╭──
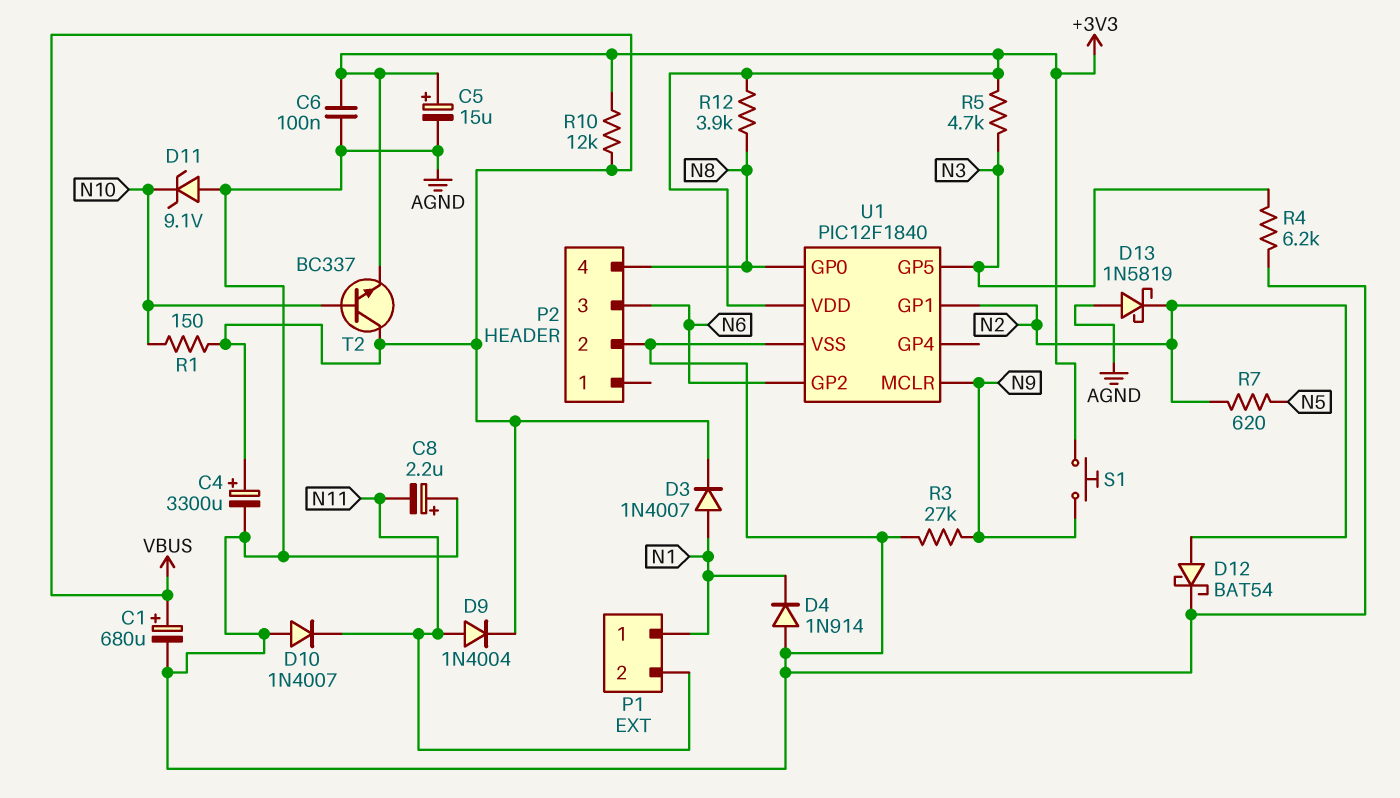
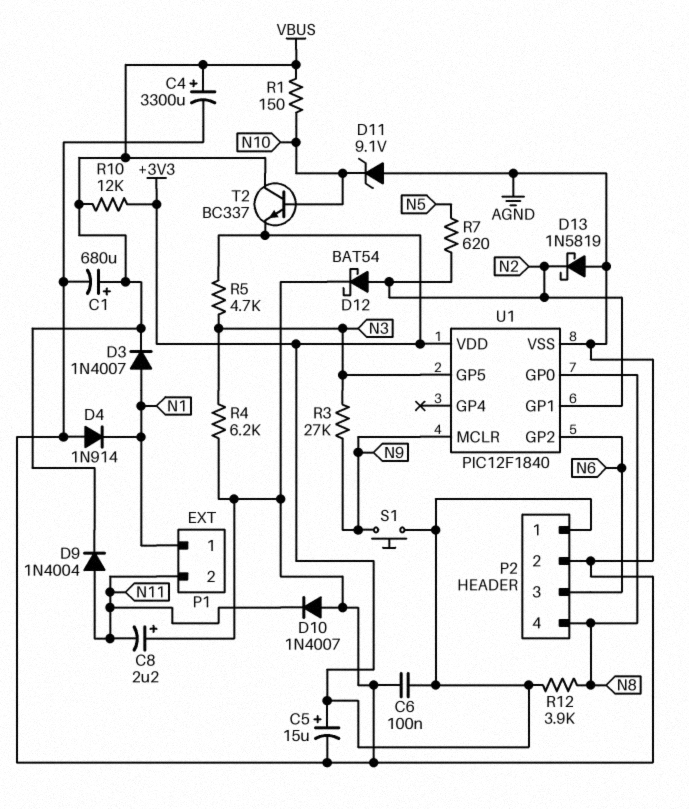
P2 pin 1: none -> +3V3
R3: 27k (AGND, N9) -> 27k (N3, N9)

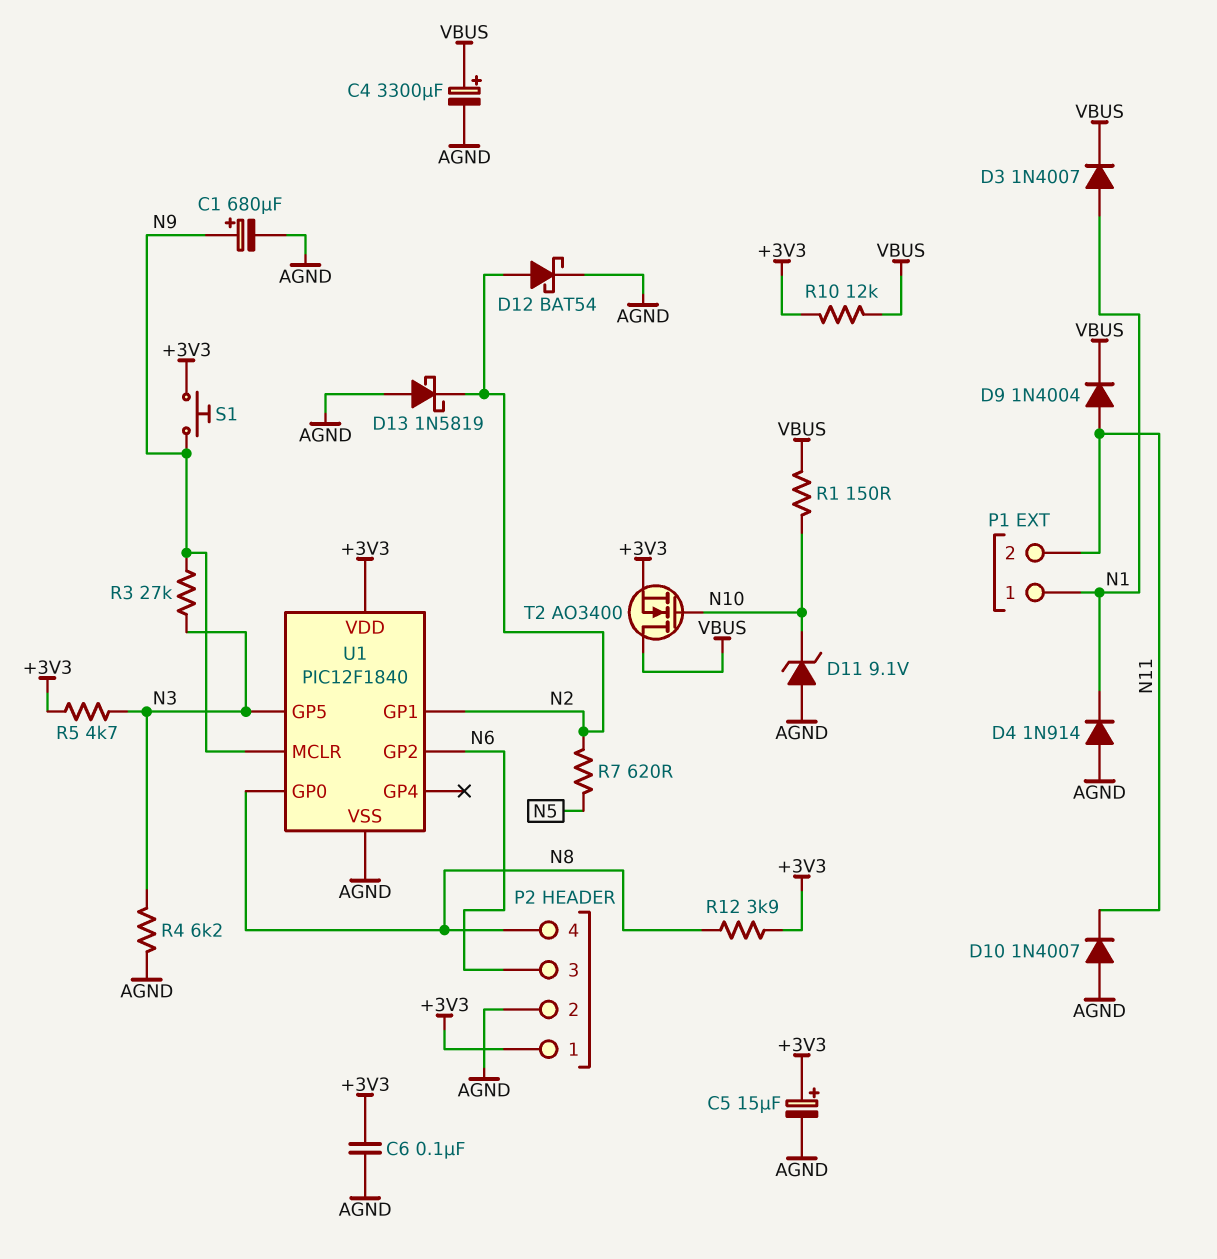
C1: 680uF (plus VBUS, minus AGND) -> 680uF (plus N9, minus AGND)
C8: 2.2uF (plus AGND, minus N11) -> none
T2: NPN BC337 (B N10, C VBUS, E +3V3) -> NMOS AO3400 (G N10, D VBUS, S +3V3)

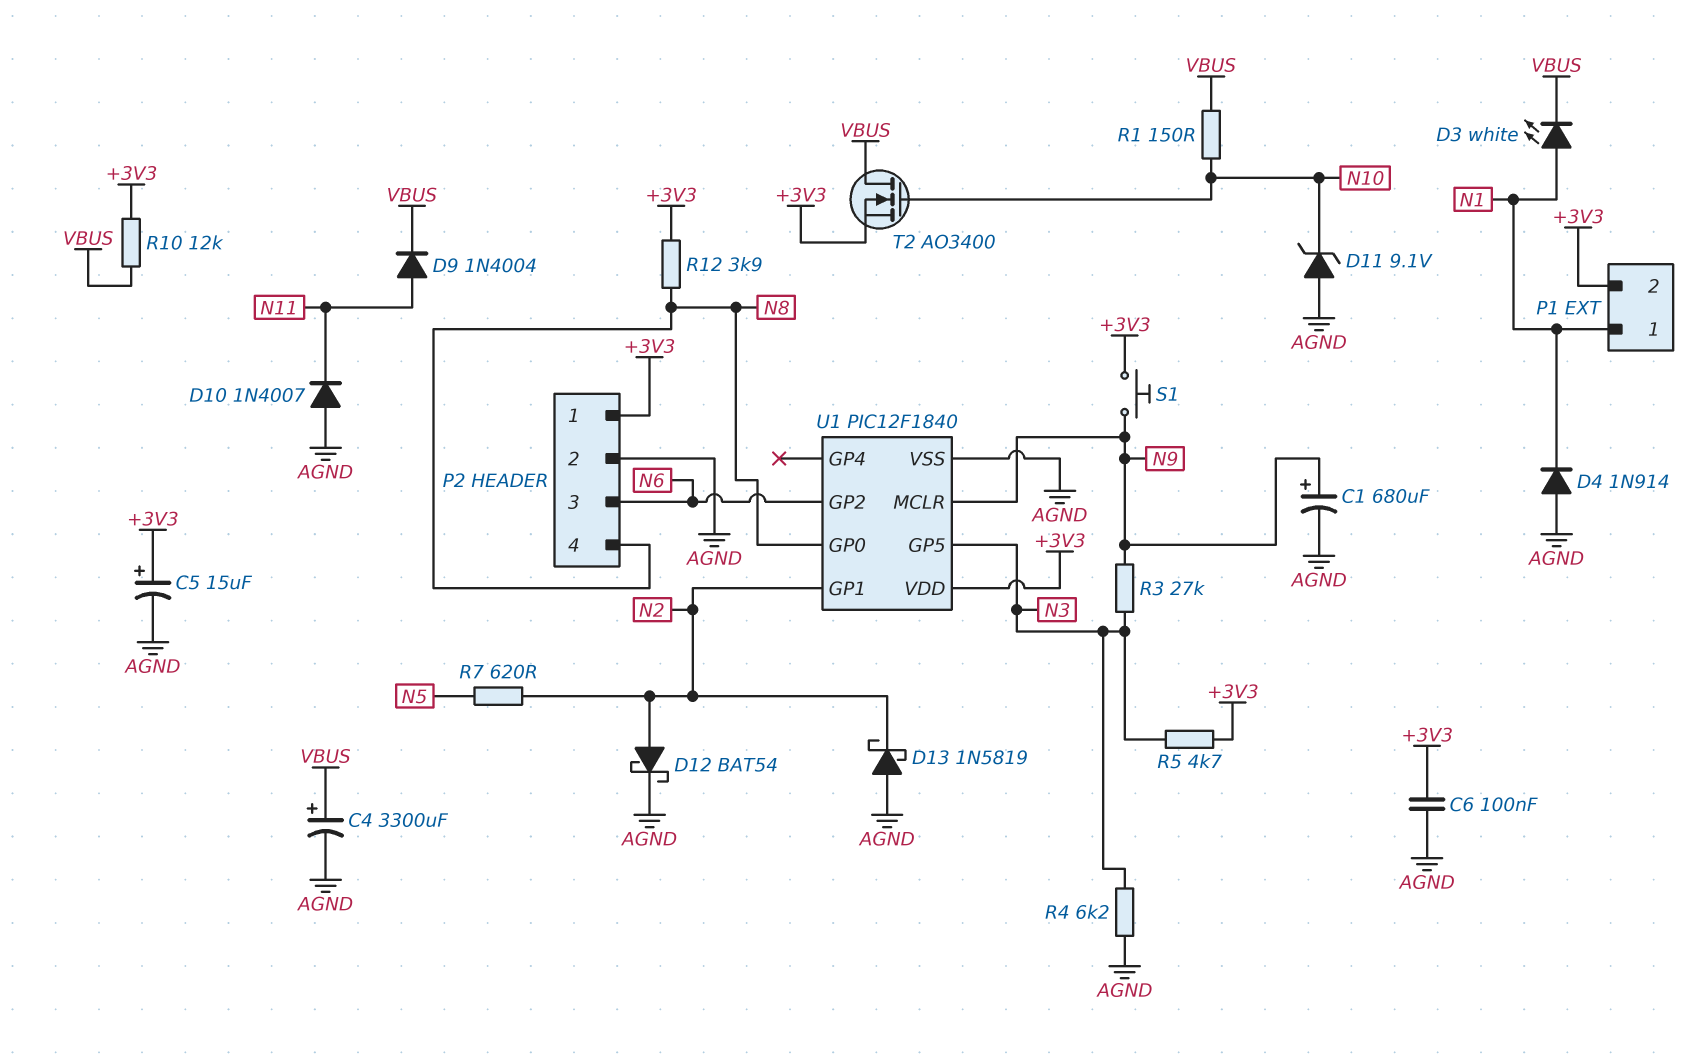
D3: diode 1N4007 (A N1, K VBUS) -> LED white (A N1, K VBUS)
P1 pin 2: N11 -> +3V3

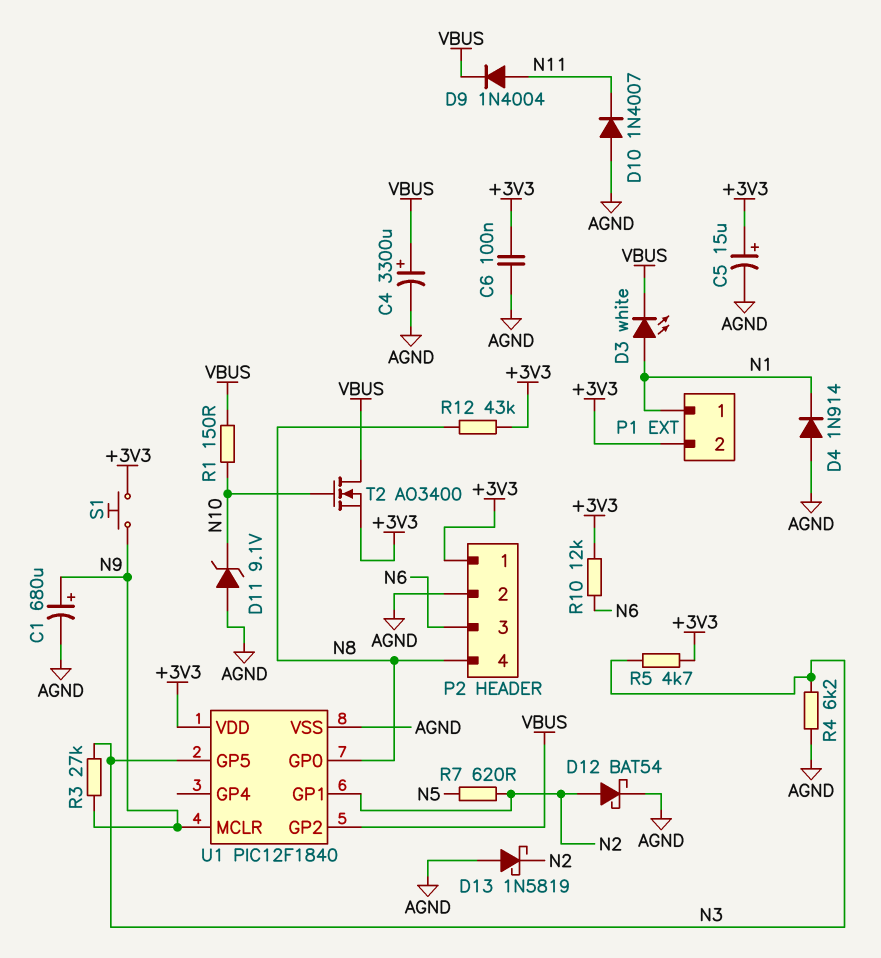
R10: 12k (+3V3, VBUS) -> 12k (+3V3, N6)
R12: 3.9k (+3V3, N8) -> 43k (+3V3, N8)
U1 pin GP2: N6 -> VBUS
╰──
TASK OBJECTIVE: The answer is the full set of records printed exactly, less the pictures.

YOUR SOLUTION:
P2 pin 1: none -> +3V3
R3: 27k (AGND, N9) -> 27k (N3, N9)

C1: 680uF (plus VBUS, minus AGND) -> 680uF (plus N9, minus AGND)
C8: 2.2uF (plus AGND, minus N11) -> none
T2: NPN BC337 (B N10, C VBUS, E +3V3) -> NMOS AO3400 (G N10, D VBUS, S +3V3)

D3: diode 1N4007 (A N1, K VBUS) -> LED white (A N1, K VBUS)
P1 pin 2: N11 -> +3V3

R10: 12k (+3V3, VBUS) -> 12k (+3V3, N6)
R12: 3.9k (+3V3, N8) -> 43k (+3V3, N8)
U1 pin GP2: N6 -> VBUS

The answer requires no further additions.